* **Work instruction**
Write only the number of lines in the entries below that contain the string "VRAW".

* **Given data**

====================

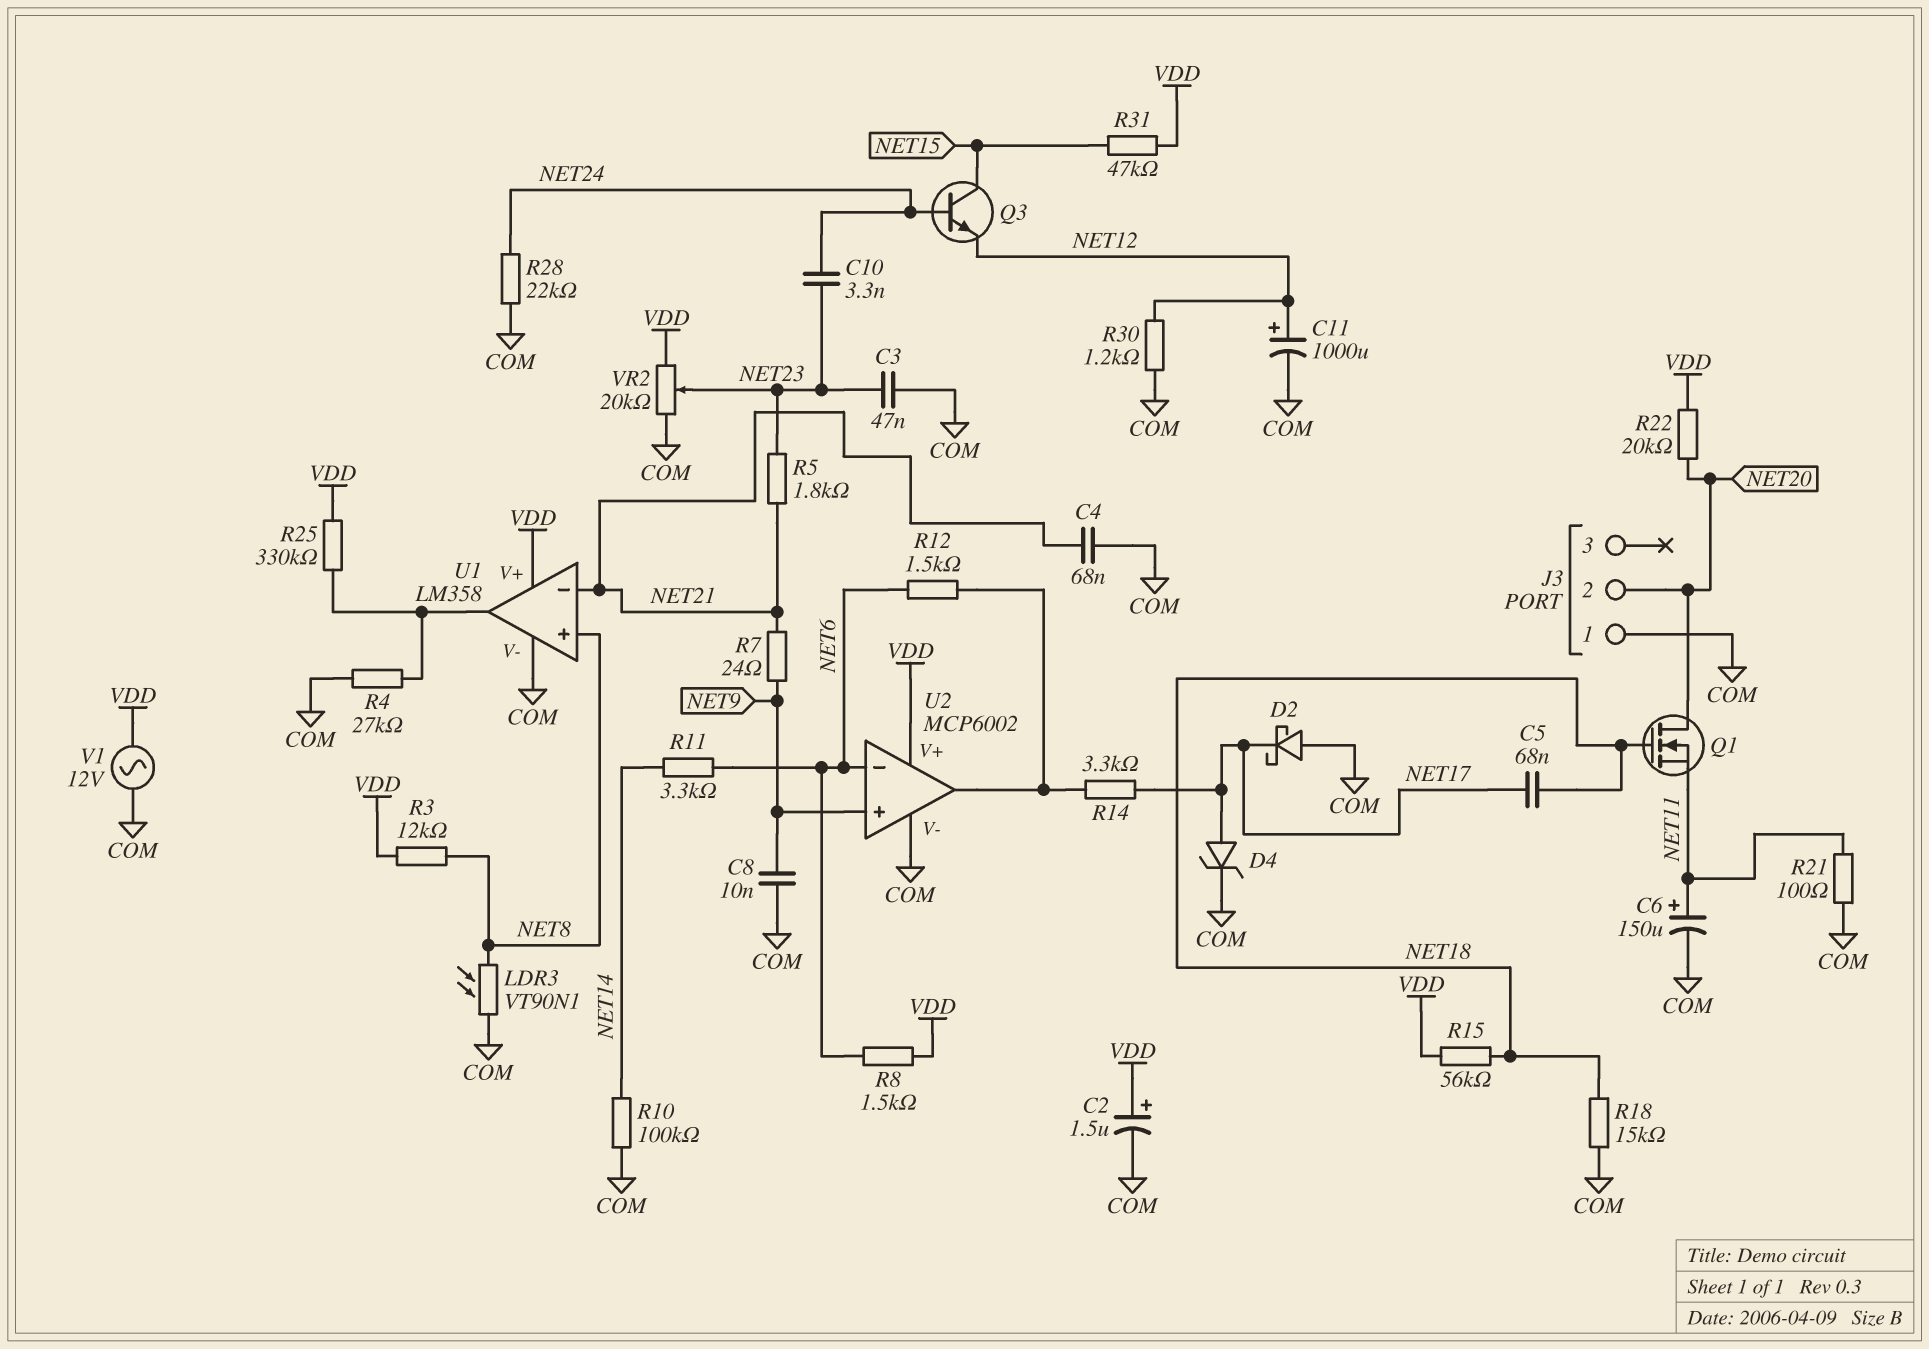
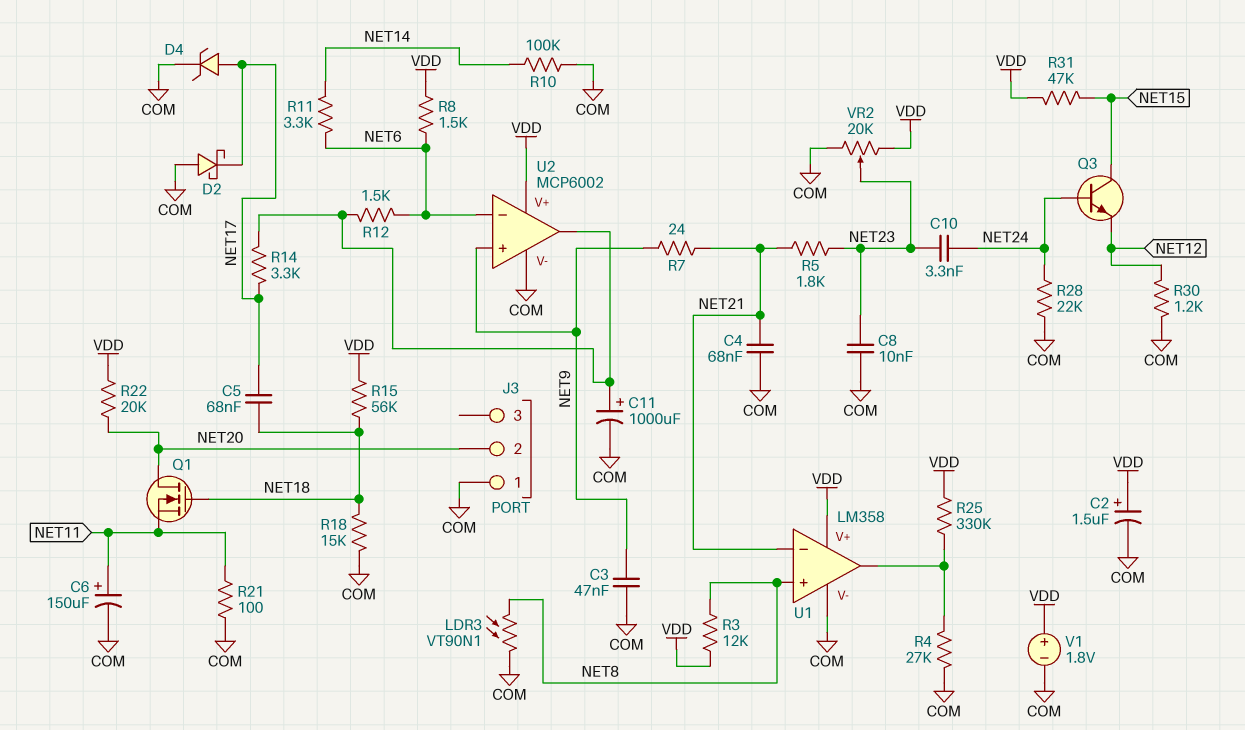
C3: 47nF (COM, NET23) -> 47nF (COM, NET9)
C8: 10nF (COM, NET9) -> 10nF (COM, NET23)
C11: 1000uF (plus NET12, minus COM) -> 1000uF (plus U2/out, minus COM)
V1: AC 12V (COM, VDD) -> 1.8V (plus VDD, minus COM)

====================

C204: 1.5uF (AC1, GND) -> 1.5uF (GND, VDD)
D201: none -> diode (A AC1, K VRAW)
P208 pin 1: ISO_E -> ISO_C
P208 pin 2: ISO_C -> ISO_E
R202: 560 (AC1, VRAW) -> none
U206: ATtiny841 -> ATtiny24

====================

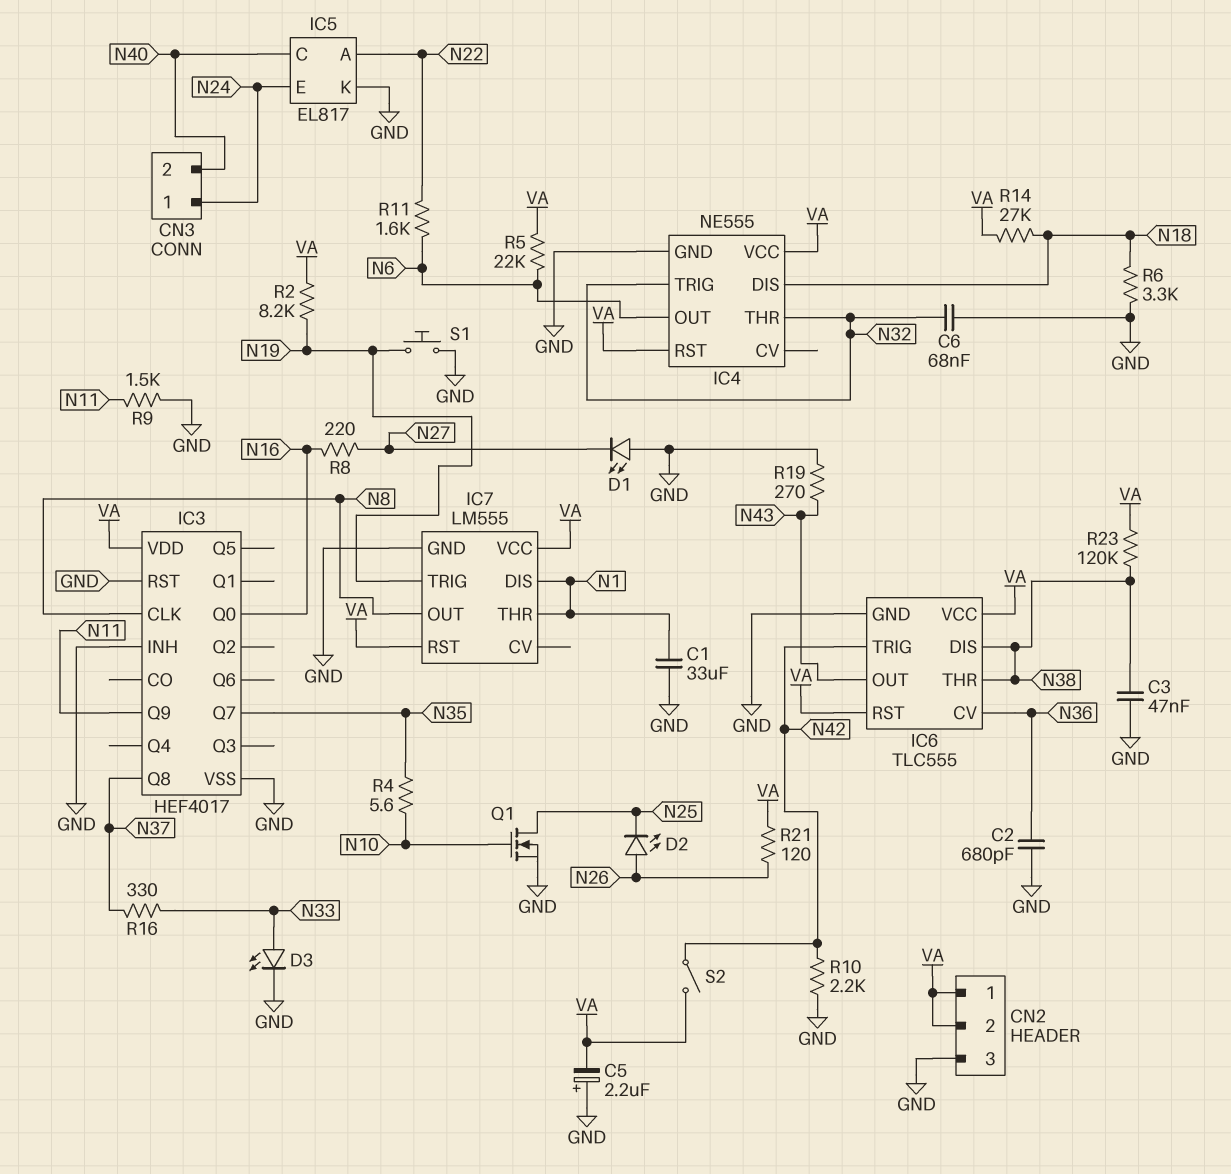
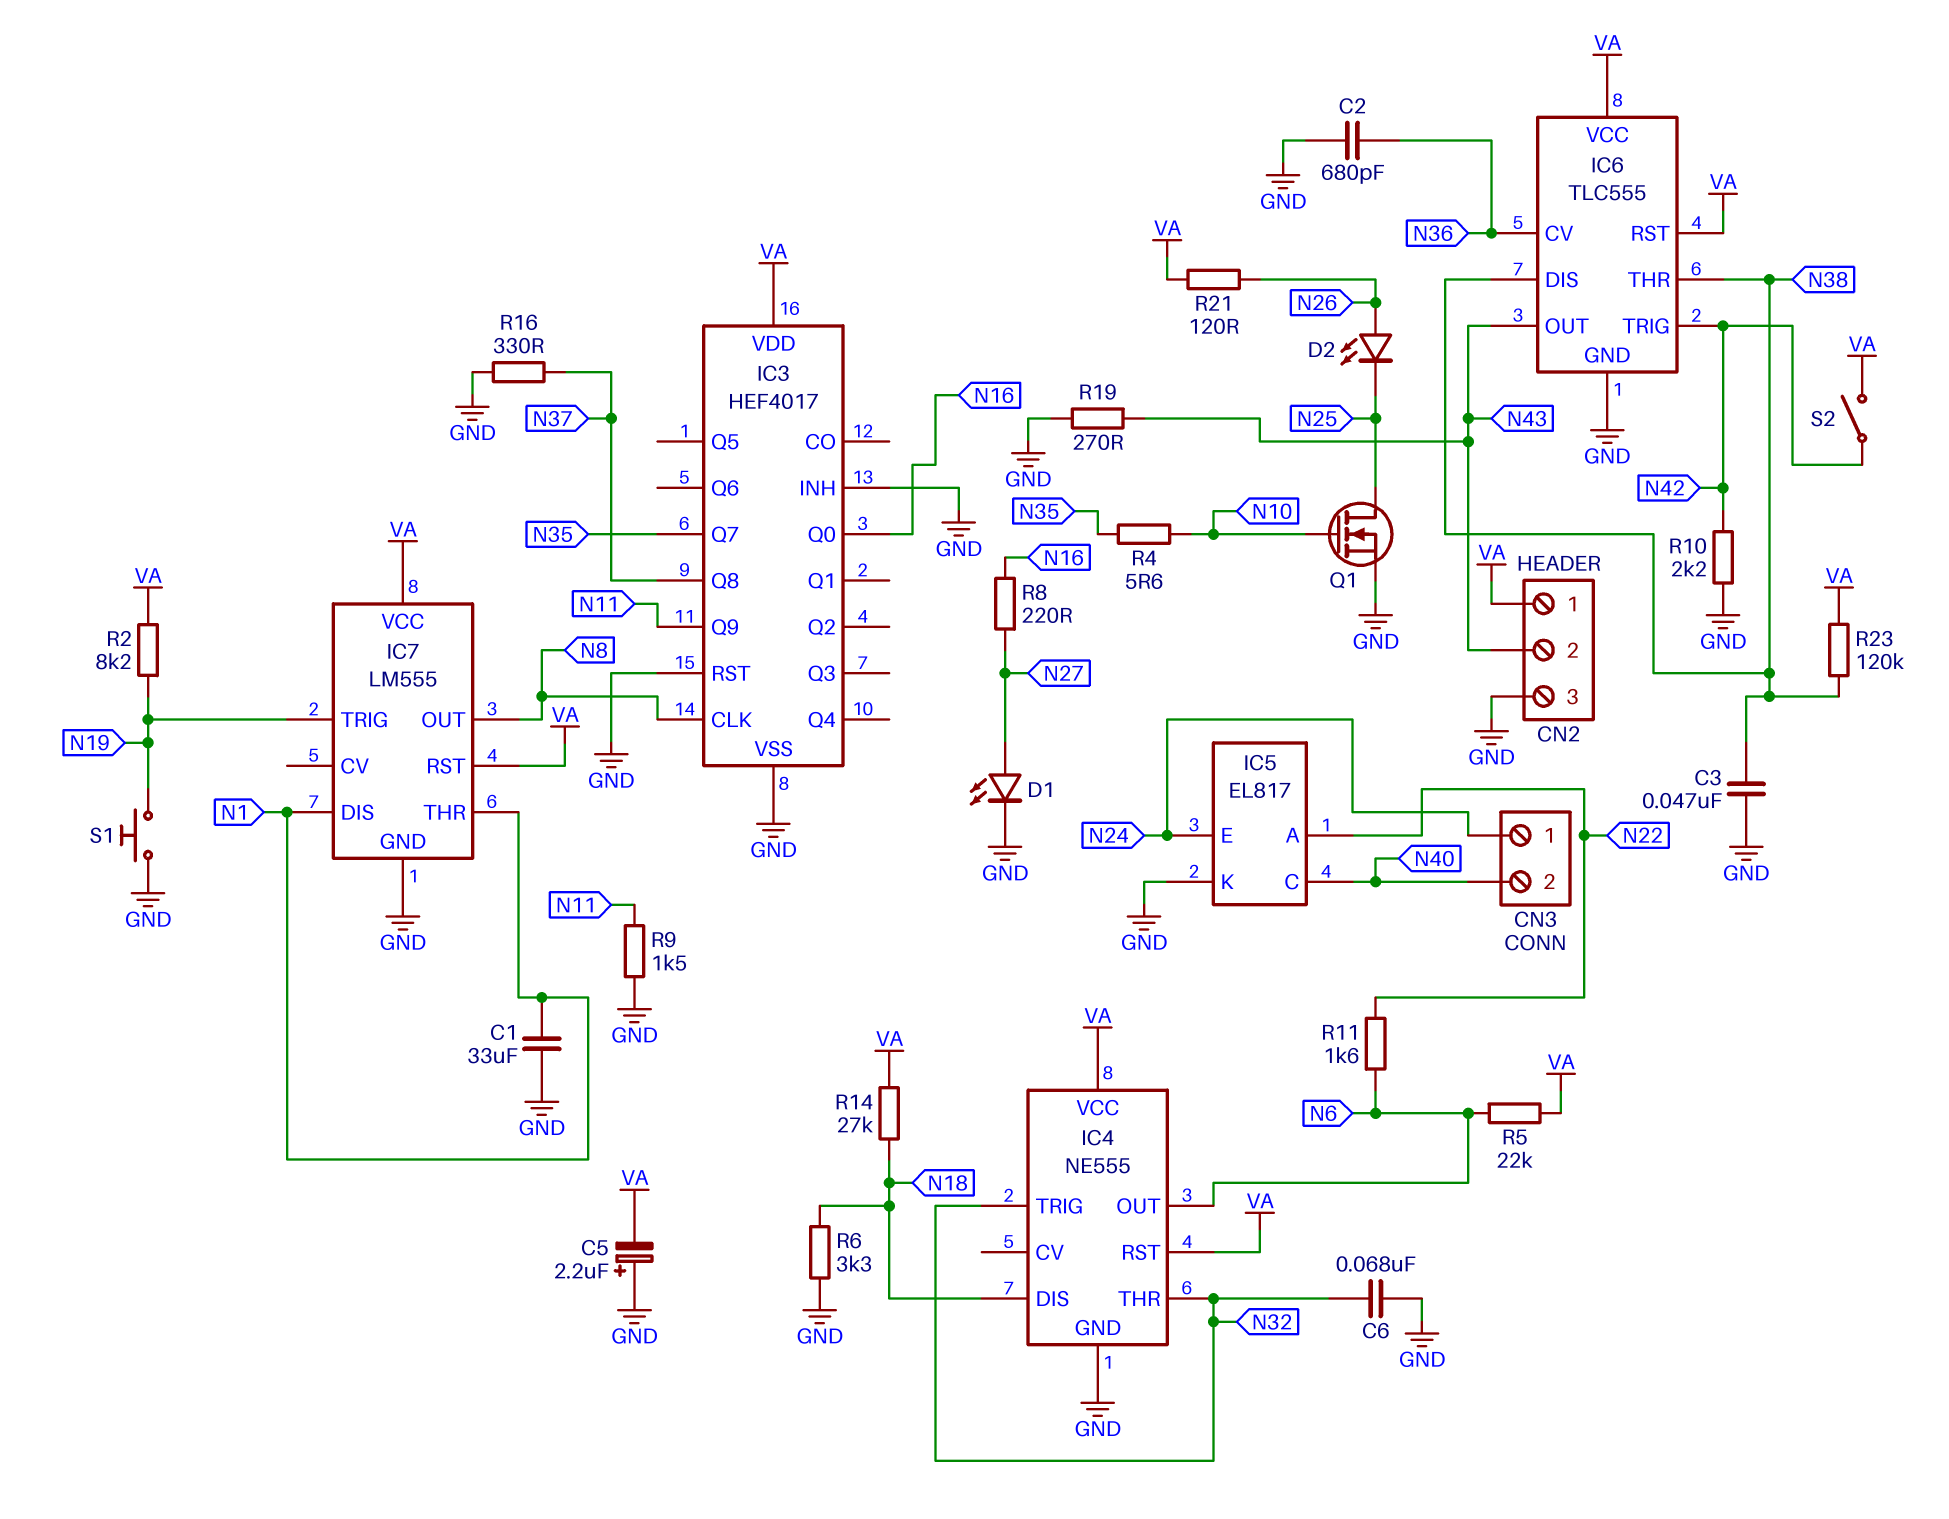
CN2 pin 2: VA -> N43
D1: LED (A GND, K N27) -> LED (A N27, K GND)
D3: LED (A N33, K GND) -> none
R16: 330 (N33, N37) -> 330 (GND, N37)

====================

* **Task response**
2